TASK TO COMPLETE
Only the pictures are to be dropped, and the rest of the data should be copied exactly.

(Shape state transition data)
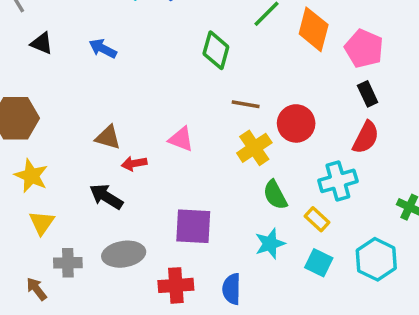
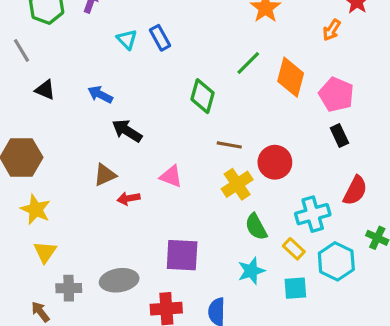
brown triangle: (108, 137) -> (105, 175), turned -40
red semicircle: (366, 137) -> (355, 191), moved
black arrow: (106, 197) -> (127, 131), moved
cyan hexagon: (376, 259) -> (336, 261), moved
cyan square: (319, 263) -> (295, 288), turned -30

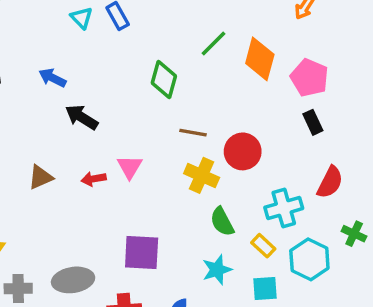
brown triangle: (105, 175) -> (40, 177), moved
pink triangle: (171, 176) -> (130, 167), turned 40
yellow cross: (237, 184) -> (202, 175), turned -32
red arrow: (129, 198) -> (94, 179), moved

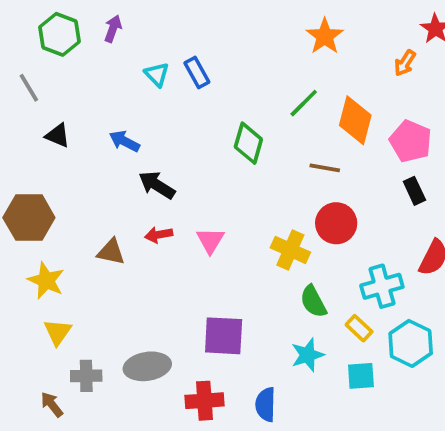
brown line: (193, 133) -> (325, 168), moved
brown triangle: (40, 177) -> (111, 252), turned 36
red arrow: (94, 179) -> (159, 235), moved

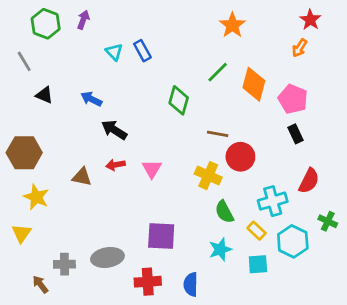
orange arrow: (405, 63) -> (300, 48), moved
brown line: (325, 168) -> (218, 134), moved
yellow triangle: (58, 332) -> (21, 233), moved

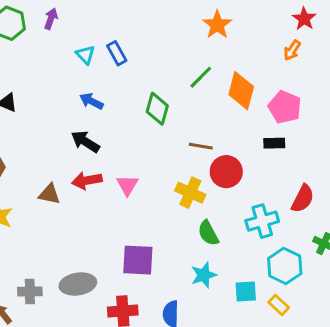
blue arrow: (91, 99) -> (91, 101), moved
black rectangle: (296, 134) -> (274, 143), moved, turned -66
red arrow: (116, 165) -> (87, 181), size x1.4
yellow rectangle: (257, 231) -> (279, 305), moved

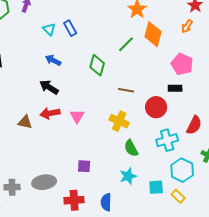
orange diamond: (241, 91) -> (153, 34), moved
red circle: (226, 172) -> (156, 107), moved
purple square: (138, 260) -> (84, 166), size x0.6

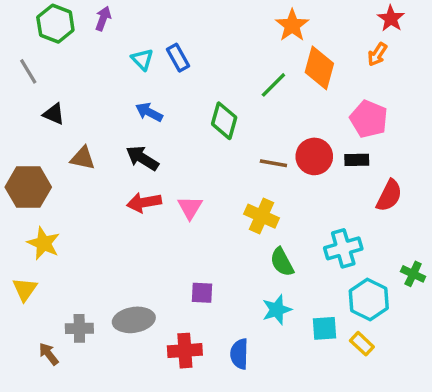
red circle: (156, 107) -> (314, 156), moved
brown triangle: (25, 122) -> (83, 158), moved
red semicircle: (194, 125) -> (389, 196), moved

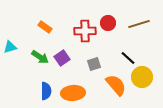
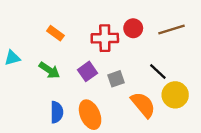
purple square: (62, 58) -> (88, 71), moved
orange ellipse: (73, 93) -> (90, 115), turned 70

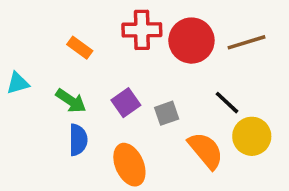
red circle: (133, 28) -> (191, 41), size x1.6
red cross: (105, 38) -> (142, 30), moved
blue semicircle: (57, 112) -> (78, 140), moved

EXERCISE OUTPUT
brown triangle: (108, 137) -> (105, 175), turned -40
red semicircle: (366, 137) -> (355, 191), moved
black arrow: (106, 197) -> (127, 131), moved
cyan hexagon: (376, 259) -> (336, 261), moved
cyan square: (319, 263) -> (295, 288), turned -30

brown triangle: (105, 175) -> (40, 177), moved
pink triangle: (171, 176) -> (130, 167), turned 40
yellow cross: (237, 184) -> (202, 175), turned -32
red arrow: (129, 198) -> (94, 179), moved

brown line: (193, 133) -> (325, 168), moved
brown triangle: (40, 177) -> (111, 252), turned 36
red arrow: (94, 179) -> (159, 235), moved

orange arrow: (405, 63) -> (300, 48), moved
brown line: (325, 168) -> (218, 134), moved
yellow triangle: (58, 332) -> (21, 233), moved

blue arrow: (91, 99) -> (91, 101), moved
black rectangle: (296, 134) -> (274, 143), moved, turned -66
red arrow: (116, 165) -> (87, 181), size x1.4
yellow rectangle: (257, 231) -> (279, 305), moved

orange diamond: (241, 91) -> (153, 34), moved
red circle: (226, 172) -> (156, 107), moved
purple square: (138, 260) -> (84, 166), size x0.6

red circle: (156, 107) -> (314, 156), moved
brown triangle: (25, 122) -> (83, 158), moved
red semicircle: (194, 125) -> (389, 196), moved

purple square: (62, 58) -> (88, 71), moved
orange ellipse: (73, 93) -> (90, 115), turned 70

red circle: (133, 28) -> (191, 41), size x1.6
red cross: (105, 38) -> (142, 30), moved
blue semicircle: (57, 112) -> (78, 140), moved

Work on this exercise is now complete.